■ To do ■
Leaving out every picture, retype the lines below from the top through the one that contains "(506, 244) = (469, 256): black".

──────

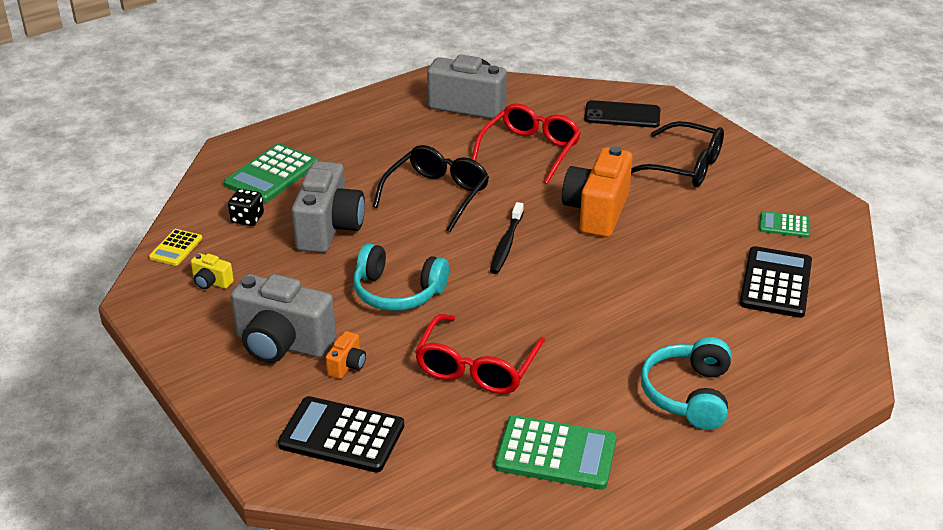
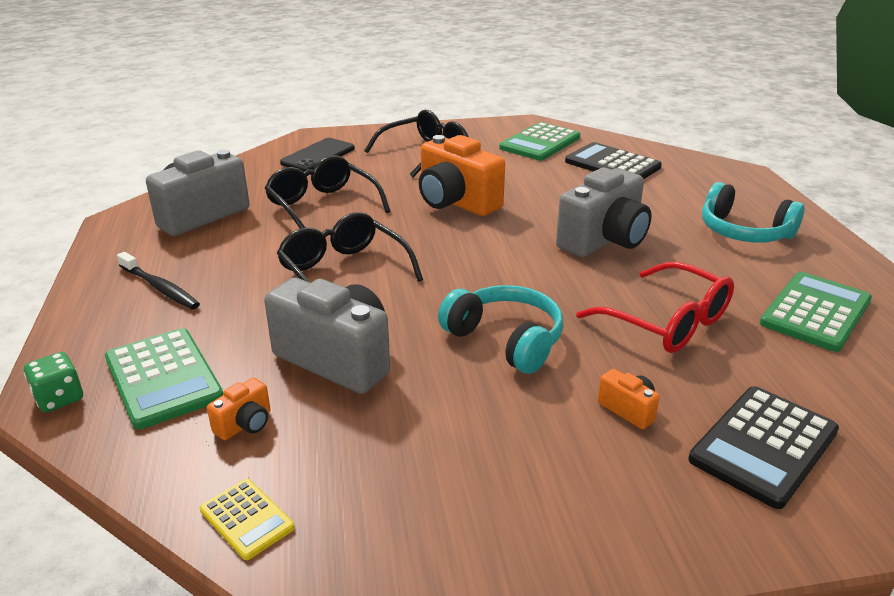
camera: 65 degrees left, 5 degrees down
(211, 282) = (370, 496): yellow camera -> none
(235, 150) = (59, 398): none -> green dice
(247, 219) = (245, 424): black dice -> orange camera
(282, 344) = (558, 455): grey camera -> grey camera (604, 241)
(397, 292) = (505, 340): turquoise headphones -> turquoise headphones turned 90 degrees counterclockwise
(506, 244) = (469, 256): black toothbrush -> black toothbrush (160, 288)
(530, 150) = (322, 206): red glasses -> black glasses
(784, 225) = (540, 143): green calculator -> green calculator, size x1.83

──────

■ Result of this task ■
camera: 65 degrees left, 5 degrees down
(211, 282) = (370, 496): yellow camera -> none
(235, 150) = (59, 398): none -> green dice
(247, 219) = (245, 424): black dice -> orange camera
(282, 344) = (558, 455): grey camera -> grey camera (604, 241)
(397, 292) = (505, 340): turquoise headphones -> turquoise headphones turned 90 degrees counterclockwise
(506, 244) = (469, 256): black toothbrush -> black toothbrush (160, 288)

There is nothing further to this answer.